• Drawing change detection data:
--------

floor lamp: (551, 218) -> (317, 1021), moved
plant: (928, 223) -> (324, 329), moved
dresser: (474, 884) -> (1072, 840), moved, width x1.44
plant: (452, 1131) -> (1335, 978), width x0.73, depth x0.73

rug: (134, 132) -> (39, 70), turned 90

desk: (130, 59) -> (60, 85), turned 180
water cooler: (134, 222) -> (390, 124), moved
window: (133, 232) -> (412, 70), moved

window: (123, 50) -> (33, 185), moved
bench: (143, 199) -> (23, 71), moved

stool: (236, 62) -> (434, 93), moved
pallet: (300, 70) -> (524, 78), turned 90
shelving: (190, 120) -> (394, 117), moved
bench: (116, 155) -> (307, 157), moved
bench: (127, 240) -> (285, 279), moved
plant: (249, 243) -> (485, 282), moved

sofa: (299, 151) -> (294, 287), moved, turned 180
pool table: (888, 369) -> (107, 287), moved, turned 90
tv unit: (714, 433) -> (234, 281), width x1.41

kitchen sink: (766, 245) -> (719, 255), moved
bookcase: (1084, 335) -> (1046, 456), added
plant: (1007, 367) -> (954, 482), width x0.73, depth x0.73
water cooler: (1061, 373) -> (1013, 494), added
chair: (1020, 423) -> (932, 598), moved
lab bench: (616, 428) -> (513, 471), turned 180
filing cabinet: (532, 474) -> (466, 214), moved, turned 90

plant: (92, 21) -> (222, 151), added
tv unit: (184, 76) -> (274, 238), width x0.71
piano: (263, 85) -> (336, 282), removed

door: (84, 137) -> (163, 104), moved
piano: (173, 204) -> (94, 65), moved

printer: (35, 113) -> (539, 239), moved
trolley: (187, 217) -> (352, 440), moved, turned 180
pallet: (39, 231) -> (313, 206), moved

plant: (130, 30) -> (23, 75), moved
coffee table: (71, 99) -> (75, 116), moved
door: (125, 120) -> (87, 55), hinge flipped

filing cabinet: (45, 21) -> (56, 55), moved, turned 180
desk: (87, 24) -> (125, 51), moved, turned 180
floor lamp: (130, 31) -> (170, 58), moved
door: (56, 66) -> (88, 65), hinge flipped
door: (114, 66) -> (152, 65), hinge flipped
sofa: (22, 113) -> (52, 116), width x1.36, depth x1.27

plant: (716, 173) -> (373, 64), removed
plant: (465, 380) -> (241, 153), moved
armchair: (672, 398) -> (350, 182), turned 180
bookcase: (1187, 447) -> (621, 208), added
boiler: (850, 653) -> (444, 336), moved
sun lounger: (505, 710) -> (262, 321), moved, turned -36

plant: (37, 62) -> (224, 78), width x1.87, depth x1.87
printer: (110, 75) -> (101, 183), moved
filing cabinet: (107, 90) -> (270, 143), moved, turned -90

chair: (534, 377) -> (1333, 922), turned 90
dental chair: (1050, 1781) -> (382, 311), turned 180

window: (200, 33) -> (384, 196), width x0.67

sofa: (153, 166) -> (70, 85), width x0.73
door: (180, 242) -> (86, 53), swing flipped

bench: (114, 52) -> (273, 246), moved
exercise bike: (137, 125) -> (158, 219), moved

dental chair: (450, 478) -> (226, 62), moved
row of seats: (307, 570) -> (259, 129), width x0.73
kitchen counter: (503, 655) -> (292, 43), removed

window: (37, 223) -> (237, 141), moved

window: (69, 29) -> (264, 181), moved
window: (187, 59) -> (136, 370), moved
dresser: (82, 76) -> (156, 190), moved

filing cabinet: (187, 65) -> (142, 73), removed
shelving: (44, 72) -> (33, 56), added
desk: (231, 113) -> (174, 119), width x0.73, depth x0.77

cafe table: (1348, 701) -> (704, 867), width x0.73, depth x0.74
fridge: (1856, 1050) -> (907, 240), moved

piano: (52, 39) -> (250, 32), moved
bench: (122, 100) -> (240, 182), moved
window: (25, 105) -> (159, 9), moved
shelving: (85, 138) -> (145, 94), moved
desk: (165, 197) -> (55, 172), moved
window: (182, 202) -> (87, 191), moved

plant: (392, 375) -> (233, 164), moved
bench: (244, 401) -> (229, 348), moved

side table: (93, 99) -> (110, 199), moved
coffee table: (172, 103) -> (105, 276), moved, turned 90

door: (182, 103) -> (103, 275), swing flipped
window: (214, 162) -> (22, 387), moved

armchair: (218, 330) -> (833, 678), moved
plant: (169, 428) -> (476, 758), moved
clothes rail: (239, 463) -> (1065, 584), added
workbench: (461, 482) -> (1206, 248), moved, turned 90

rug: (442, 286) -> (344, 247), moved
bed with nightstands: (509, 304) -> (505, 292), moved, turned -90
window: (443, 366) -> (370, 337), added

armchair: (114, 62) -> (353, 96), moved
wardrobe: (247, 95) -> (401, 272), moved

--------

• EXERCISE DIRECTIONS:
Each line above from the one with "bookcase: (1187, 447) -> (621, 208), added" up to and including the one with "bench: (114, 52) -> (273, 246), moved" must be set down exactly, and no line outside that span may appear.

• RESULT OF THIS TASK:
bookcase: (1187, 447) -> (621, 208), added
boiler: (850, 653) -> (444, 336), moved
sun lounger: (505, 710) -> (262, 321), moved, turned -36

plant: (37, 62) -> (224, 78), width x1.87, depth x1.87
printer: (110, 75) -> (101, 183), moved
filing cabinet: (107, 90) -> (270, 143), moved, turned -90

chair: (534, 377) -> (1333, 922), turned 90
dental chair: (1050, 1781) -> (382, 311), turned 180

window: (200, 33) -> (384, 196), width x0.67

sofa: (153, 166) -> (70, 85), width x0.73
door: (180, 242) -> (86, 53), swing flipped

bench: (114, 52) -> (273, 246), moved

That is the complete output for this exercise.